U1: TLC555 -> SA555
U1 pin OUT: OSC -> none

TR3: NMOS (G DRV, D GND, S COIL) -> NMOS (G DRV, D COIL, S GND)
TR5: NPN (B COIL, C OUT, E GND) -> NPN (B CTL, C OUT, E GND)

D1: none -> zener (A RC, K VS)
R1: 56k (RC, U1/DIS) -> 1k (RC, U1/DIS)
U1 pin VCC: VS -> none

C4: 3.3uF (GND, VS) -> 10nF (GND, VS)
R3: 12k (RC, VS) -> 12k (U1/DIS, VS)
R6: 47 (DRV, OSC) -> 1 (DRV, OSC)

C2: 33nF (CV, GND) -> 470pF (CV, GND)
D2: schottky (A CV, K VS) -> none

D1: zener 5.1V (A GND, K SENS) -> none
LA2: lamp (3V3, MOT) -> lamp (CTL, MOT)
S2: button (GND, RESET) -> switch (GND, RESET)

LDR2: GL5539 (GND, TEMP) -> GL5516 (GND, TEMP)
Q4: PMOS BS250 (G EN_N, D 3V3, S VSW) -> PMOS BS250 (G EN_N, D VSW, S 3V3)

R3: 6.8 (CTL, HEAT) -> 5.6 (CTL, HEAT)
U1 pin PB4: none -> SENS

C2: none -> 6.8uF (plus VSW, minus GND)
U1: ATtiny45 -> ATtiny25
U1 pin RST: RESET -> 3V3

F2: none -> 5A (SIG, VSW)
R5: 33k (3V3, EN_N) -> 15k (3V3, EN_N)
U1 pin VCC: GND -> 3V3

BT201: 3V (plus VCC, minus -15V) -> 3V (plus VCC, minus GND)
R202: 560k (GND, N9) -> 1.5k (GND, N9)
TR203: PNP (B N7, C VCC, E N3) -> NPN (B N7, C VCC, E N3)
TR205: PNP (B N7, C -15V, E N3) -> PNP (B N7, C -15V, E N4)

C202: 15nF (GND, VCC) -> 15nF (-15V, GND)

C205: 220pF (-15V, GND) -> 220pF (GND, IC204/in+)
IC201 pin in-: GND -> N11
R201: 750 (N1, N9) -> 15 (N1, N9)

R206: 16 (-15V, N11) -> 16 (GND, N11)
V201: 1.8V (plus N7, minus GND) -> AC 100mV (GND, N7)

:::::

→ ASSIGNMENT
Lines from the one containing "Q4: PMOS BS250" through the end of the entries above must be copied exactly; include both ends and no other lines.

→ SOLUTION BELOW
Q4: PMOS BS250 (G EN_N, D 3V3, S VSW) -> PMOS BS250 (G EN_N, D VSW, S 3V3)

R3: 6.8 (CTL, HEAT) -> 5.6 (CTL, HEAT)
U1 pin PB4: none -> SENS

C2: none -> 6.8uF (plus VSW, minus GND)
U1: ATtiny45 -> ATtiny25
U1 pin RST: RESET -> 3V3

F2: none -> 5A (SIG, VSW)
R5: 33k (3V3, EN_N) -> 15k (3V3, EN_N)
U1 pin VCC: GND -> 3V3

BT201: 3V (plus VCC, minus -15V) -> 3V (plus VCC, minus GND)
R202: 560k (GND, N9) -> 1.5k (GND, N9)
TR203: PNP (B N7, C VCC, E N3) -> NPN (B N7, C VCC, E N3)
TR205: PNP (B N7, C -15V, E N3) -> PNP (B N7, C -15V, E N4)

C202: 15nF (GND, VCC) -> 15nF (-15V, GND)

C205: 220pF (-15V, GND) -> 220pF (GND, IC204/in+)
IC201 pin in-: GND -> N11
R201: 750 (N1, N9) -> 15 (N1, N9)

R206: 16 (-15V, N11) -> 16 (GND, N11)
V201: 1.8V (plus N7, minus GND) -> AC 100mV (GND, N7)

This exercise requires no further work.